Instructions for the task: Could you transcribe exactly the lines from the one containing "C12: 220nF (n1, n15) -> 1nF (n1, n15)" through the end of the listing below, both included, but none of the pictures?

(Supplied material Opens)

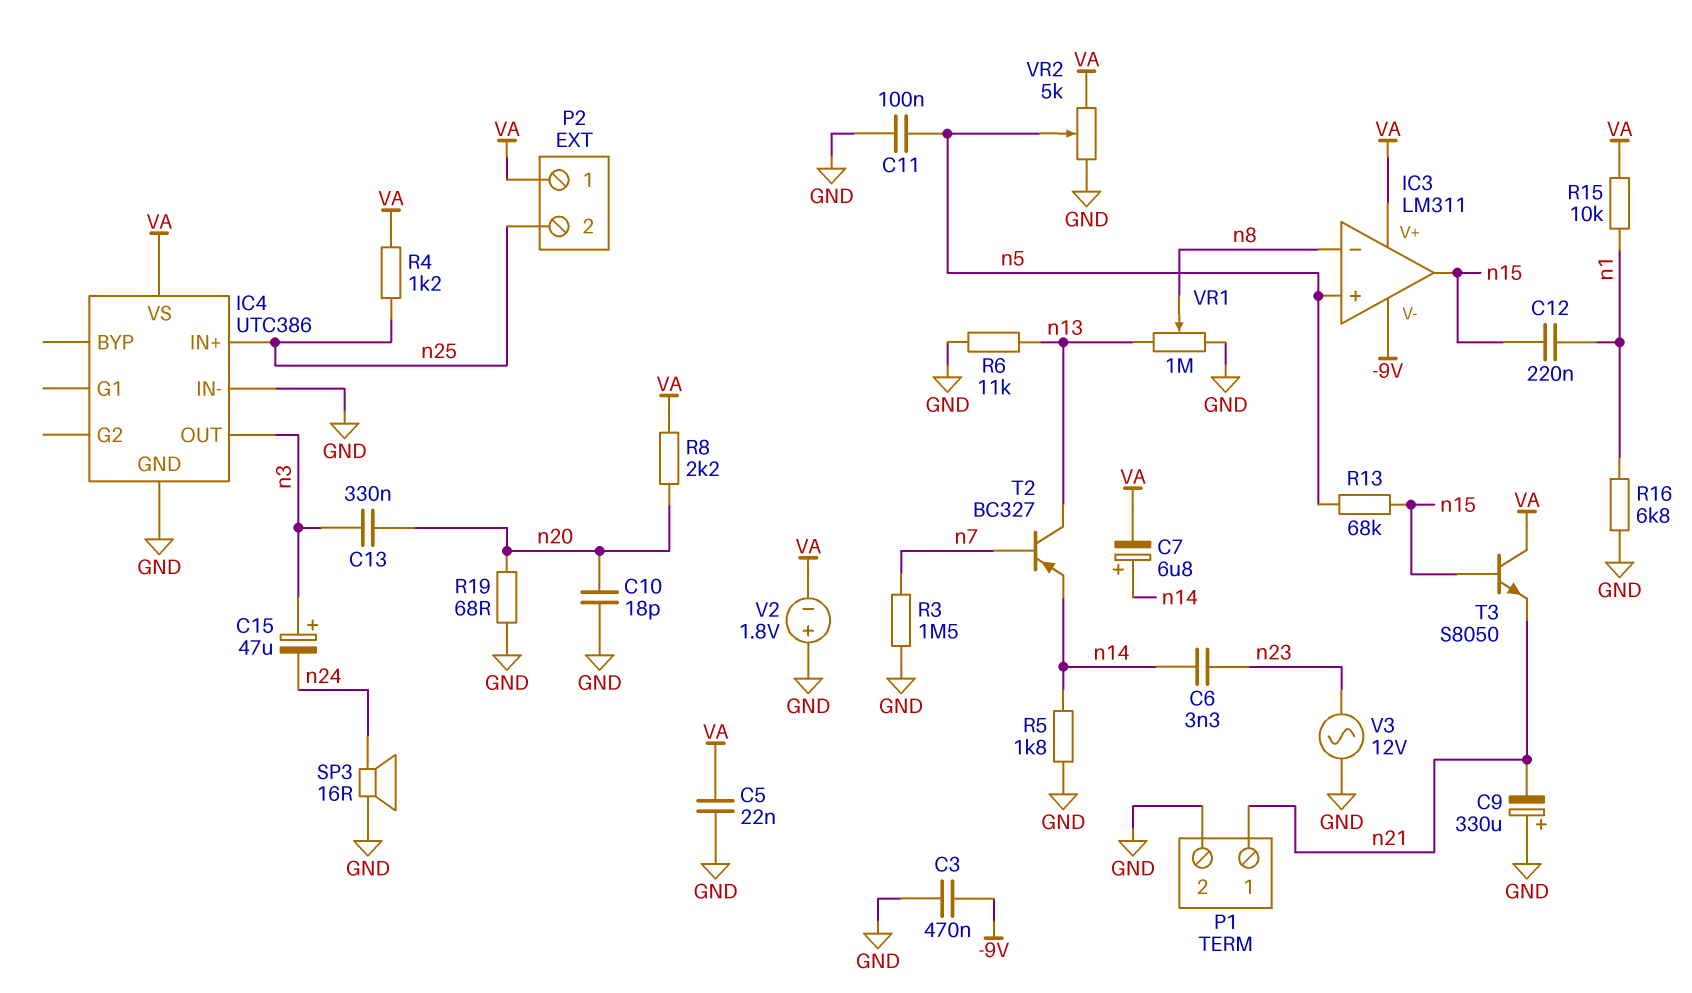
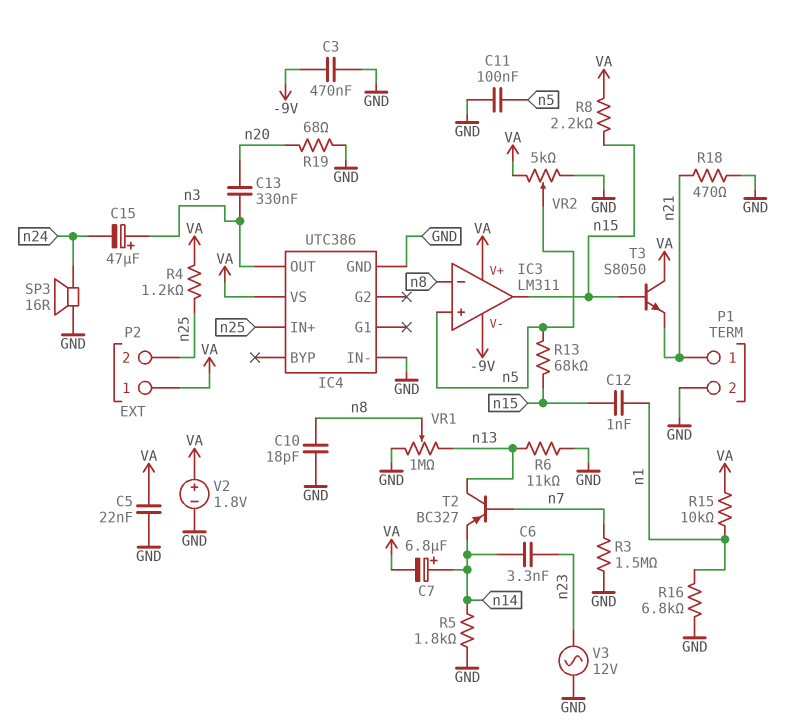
C9: 330uF (plus GND, minus n21) -> none
C10: 18pF (GND, n20) -> 18pF (GND, n8)
C12: 220nF (n1, n15) -> 1nF (n1, n15)
R8: 2.2k (VA, n20) -> 2.2k (VA, n15)
R18: none -> 470 (GND, n21)
V2: 1.8V (plus GND, minus VA) -> 1.8V (plus VA, minus GND)

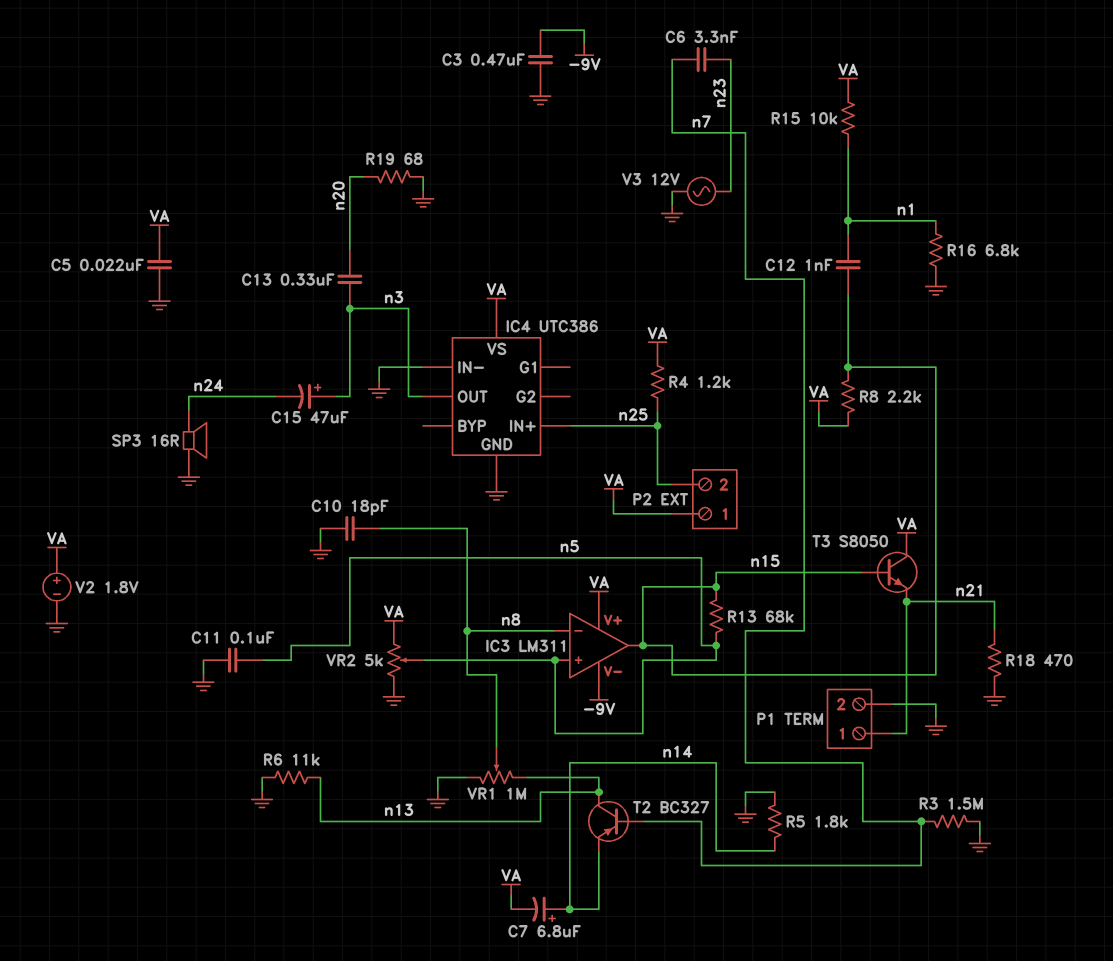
C6: 3.3nF (n14, n23) -> 3.3nF (n7, n23)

(Supplied material Closes)

Task response:
C12: 220nF (n1, n15) -> 1nF (n1, n15)
R8: 2.2k (VA, n20) -> 2.2k (VA, n15)
R18: none -> 470 (GND, n21)
V2: 1.8V (plus GND, minus VA) -> 1.8V (plus VA, minus GND)

C6: 3.3nF (n14, n23) -> 3.3nF (n7, n23)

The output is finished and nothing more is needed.